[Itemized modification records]
+ + + + +
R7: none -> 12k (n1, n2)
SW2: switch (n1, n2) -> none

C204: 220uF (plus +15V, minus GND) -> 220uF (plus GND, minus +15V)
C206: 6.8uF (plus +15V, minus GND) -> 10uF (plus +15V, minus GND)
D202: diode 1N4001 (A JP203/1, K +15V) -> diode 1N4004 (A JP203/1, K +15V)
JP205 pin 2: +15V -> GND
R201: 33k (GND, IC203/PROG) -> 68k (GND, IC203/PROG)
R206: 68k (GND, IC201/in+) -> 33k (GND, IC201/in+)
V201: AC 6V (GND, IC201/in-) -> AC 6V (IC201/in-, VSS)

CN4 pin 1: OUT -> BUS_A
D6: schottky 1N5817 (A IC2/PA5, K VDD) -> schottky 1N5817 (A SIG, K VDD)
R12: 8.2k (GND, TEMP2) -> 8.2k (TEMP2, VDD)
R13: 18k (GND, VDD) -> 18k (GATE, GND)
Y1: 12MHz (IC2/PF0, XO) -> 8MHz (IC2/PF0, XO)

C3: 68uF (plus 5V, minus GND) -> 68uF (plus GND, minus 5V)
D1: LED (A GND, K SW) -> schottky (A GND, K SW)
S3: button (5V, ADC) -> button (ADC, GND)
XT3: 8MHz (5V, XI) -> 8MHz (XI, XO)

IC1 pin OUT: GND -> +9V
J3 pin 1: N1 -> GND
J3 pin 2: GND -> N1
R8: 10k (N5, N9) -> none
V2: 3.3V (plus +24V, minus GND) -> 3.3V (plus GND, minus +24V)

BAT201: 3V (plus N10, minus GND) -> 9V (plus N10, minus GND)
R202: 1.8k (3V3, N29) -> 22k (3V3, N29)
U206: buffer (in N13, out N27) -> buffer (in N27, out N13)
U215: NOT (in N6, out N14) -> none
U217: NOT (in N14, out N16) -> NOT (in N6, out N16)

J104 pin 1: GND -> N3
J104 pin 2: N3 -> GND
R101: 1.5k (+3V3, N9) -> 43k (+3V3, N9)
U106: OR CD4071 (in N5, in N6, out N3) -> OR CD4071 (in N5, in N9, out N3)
+ + + + +
**TASK**
Output every record verbatim.

**RESPONSE TO THE TASK**
R7: none -> 12k (n1, n2)
SW2: switch (n1, n2) -> none

C204: 220uF (plus +15V, minus GND) -> 220uF (plus GND, minus +15V)
C206: 6.8uF (plus +15V, minus GND) -> 10uF (plus +15V, minus GND)
D202: diode 1N4001 (A JP203/1, K +15V) -> diode 1N4004 (A JP203/1, K +15V)
JP205 pin 2: +15V -> GND
R201: 33k (GND, IC203/PROG) -> 68k (GND, IC203/PROG)
R206: 68k (GND, IC201/in+) -> 33k (GND, IC201/in+)
V201: AC 6V (GND, IC201/in-) -> AC 6V (IC201/in-, VSS)

CN4 pin 1: OUT -> BUS_A
D6: schottky 1N5817 (A IC2/PA5, K VDD) -> schottky 1N5817 (A SIG, K VDD)
R12: 8.2k (GND, TEMP2) -> 8.2k (TEMP2, VDD)
R13: 18k (GND, VDD) -> 18k (GATE, GND)
Y1: 12MHz (IC2/PF0, XO) -> 8MHz (IC2/PF0, XO)

C3: 68uF (plus 5V, minus GND) -> 68uF (plus GND, minus 5V)
D1: LED (A GND, K SW) -> schottky (A GND, K SW)
S3: button (5V, ADC) -> button (ADC, GND)
XT3: 8MHz (5V, XI) -> 8MHz (XI, XO)

IC1 pin OUT: GND -> +9V
J3 pin 1: N1 -> GND
J3 pin 2: GND -> N1
R8: 10k (N5, N9) -> none
V2: 3.3V (plus +24V, minus GND) -> 3.3V (plus GND, minus +24V)

BAT201: 3V (plus N10, minus GND) -> 9V (plus N10, minus GND)
R202: 1.8k (3V3, N29) -> 22k (3V3, N29)
U206: buffer (in N13, out N27) -> buffer (in N27, out N13)
U215: NOT (in N6, out N14) -> none
U217: NOT (in N14, out N16) -> NOT (in N6, out N16)

J104 pin 1: GND -> N3
J104 pin 2: N3 -> GND
R101: 1.5k (+3V3, N9) -> 43k (+3V3, N9)
U106: OR CD4071 (in N5, in N6, out N3) -> OR CD4071 (in N5, in N9, out N3)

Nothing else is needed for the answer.